• What is expected: Set it all down exactly, every record and every line.

[Records contained in a dataset]
[Start of Attachment]
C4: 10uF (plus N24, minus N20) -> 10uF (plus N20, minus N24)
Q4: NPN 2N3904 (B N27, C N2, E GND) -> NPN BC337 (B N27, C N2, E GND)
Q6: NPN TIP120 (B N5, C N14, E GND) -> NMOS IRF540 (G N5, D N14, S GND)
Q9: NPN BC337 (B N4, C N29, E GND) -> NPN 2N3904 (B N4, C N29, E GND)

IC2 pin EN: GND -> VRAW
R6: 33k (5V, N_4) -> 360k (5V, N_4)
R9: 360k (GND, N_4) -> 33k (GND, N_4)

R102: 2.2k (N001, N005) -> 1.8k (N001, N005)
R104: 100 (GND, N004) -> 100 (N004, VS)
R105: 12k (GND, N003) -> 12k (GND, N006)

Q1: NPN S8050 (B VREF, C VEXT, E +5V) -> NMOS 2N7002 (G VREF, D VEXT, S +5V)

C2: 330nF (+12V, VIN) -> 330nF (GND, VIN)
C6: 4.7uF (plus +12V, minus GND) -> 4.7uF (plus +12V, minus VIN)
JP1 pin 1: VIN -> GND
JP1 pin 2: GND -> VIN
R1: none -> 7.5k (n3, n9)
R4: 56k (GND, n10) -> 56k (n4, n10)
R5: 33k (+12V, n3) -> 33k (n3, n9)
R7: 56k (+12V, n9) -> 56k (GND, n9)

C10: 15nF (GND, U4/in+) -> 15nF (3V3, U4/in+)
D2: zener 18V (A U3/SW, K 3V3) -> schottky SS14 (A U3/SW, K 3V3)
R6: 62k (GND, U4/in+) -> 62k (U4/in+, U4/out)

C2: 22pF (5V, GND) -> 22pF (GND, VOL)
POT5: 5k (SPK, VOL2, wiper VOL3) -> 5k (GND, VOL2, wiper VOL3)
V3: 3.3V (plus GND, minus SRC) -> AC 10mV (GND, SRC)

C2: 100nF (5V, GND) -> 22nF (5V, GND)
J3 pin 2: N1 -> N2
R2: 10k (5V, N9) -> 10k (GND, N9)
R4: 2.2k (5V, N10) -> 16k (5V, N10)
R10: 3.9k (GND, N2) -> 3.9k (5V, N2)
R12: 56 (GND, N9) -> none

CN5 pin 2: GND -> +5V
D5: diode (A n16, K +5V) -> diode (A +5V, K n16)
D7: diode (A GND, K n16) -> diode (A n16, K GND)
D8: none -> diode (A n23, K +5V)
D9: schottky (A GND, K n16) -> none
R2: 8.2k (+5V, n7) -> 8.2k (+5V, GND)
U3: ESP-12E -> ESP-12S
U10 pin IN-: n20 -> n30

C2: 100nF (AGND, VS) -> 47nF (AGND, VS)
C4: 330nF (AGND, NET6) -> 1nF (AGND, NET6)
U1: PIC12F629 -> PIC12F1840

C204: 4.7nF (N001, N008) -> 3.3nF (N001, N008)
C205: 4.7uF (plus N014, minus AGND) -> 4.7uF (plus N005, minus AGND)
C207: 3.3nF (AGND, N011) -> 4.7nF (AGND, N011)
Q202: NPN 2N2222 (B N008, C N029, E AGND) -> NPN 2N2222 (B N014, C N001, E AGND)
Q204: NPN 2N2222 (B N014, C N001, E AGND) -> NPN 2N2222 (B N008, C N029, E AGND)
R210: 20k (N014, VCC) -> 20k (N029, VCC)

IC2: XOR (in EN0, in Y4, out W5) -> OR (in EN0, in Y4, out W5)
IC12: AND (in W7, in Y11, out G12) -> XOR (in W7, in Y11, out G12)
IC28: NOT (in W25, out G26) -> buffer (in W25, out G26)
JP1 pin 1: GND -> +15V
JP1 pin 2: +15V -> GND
[End of Attachment]
• Solution to this exercise:
C4: 10uF (plus N24, minus N20) -> 10uF (plus N20, minus N24)
Q4: NPN 2N3904 (B N27, C N2, E GND) -> NPN BC337 (B N27, C N2, E GND)
Q6: NPN TIP120 (B N5, C N14, E GND) -> NMOS IRF540 (G N5, D N14, S GND)
Q9: NPN BC337 (B N4, C N29, E GND) -> NPN 2N3904 (B N4, C N29, E GND)

IC2 pin EN: GND -> VRAW
R6: 33k (5V, N_4) -> 360k (5V, N_4)
R9: 360k (GND, N_4) -> 33k (GND, N_4)

R102: 2.2k (N001, N005) -> 1.8k (N001, N005)
R104: 100 (GND, N004) -> 100 (N004, VS)
R105: 12k (GND, N003) -> 12k (GND, N006)

Q1: NPN S8050 (B VREF, C VEXT, E +5V) -> NMOS 2N7002 (G VREF, D VEXT, S +5V)

C2: 330nF (+12V, VIN) -> 330nF (GND, VIN)
C6: 4.7uF (plus +12V, minus GND) -> 4.7uF (plus +12V, minus VIN)
JP1 pin 1: VIN -> GND
JP1 pin 2: GND -> VIN
R1: none -> 7.5k (n3, n9)
R4: 56k (GND, n10) -> 56k (n4, n10)
R5: 33k (+12V, n3) -> 33k (n3, n9)
R7: 56k (+12V, n9) -> 56k (GND, n9)

C10: 15nF (GND, U4/in+) -> 15nF (3V3, U4/in+)
D2: zener 18V (A U3/SW, K 3V3) -> schottky SS14 (A U3/SW, K 3V3)
R6: 62k (GND, U4/in+) -> 62k (U4/in+, U4/out)

C2: 22pF (5V, GND) -> 22pF (GND, VOL)
POT5: 5k (SPK, VOL2, wiper VOL3) -> 5k (GND, VOL2, wiper VOL3)
V3: 3.3V (plus GND, minus SRC) -> AC 10mV (GND, SRC)

C2: 100nF (5V, GND) -> 22nF (5V, GND)
J3 pin 2: N1 -> N2
R2: 10k (5V, N9) -> 10k (GND, N9)
R4: 2.2k (5V, N10) -> 16k (5V, N10)
R10: 3.9k (GND, N2) -> 3.9k (5V, N2)
R12: 56 (GND, N9) -> none

CN5 pin 2: GND -> +5V
D5: diode (A n16, K +5V) -> diode (A +5V, K n16)
D7: diode (A GND, K n16) -> diode (A n16, K GND)
D8: none -> diode (A n23, K +5V)
D9: schottky (A GND, K n16) -> none
R2: 8.2k (+5V, n7) -> 8.2k (+5V, GND)
U3: ESP-12E -> ESP-12S
U10 pin IN-: n20 -> n30

C2: 100nF (AGND, VS) -> 47nF (AGND, VS)
C4: 330nF (AGND, NET6) -> 1nF (AGND, NET6)
U1: PIC12F629 -> PIC12F1840

C204: 4.7nF (N001, N008) -> 3.3nF (N001, N008)
C205: 4.7uF (plus N014, minus AGND) -> 4.7uF (plus N005, minus AGND)
C207: 3.3nF (AGND, N011) -> 4.7nF (AGND, N011)
Q202: NPN 2N2222 (B N008, C N029, E AGND) -> NPN 2N2222 (B N014, C N001, E AGND)
Q204: NPN 2N2222 (B N014, C N001, E AGND) -> NPN 2N2222 (B N008, C N029, E AGND)
R210: 20k (N014, VCC) -> 20k (N029, VCC)

IC2: XOR (in EN0, in Y4, out W5) -> OR (in EN0, in Y4, out W5)
IC12: AND (in W7, in Y11, out G12) -> XOR (in W7, in Y11, out G12)
IC28: NOT (in W25, out G26) -> buffer (in W25, out G26)
JP1 pin 1: GND -> +15V
JP1 pin 2: +15V -> GND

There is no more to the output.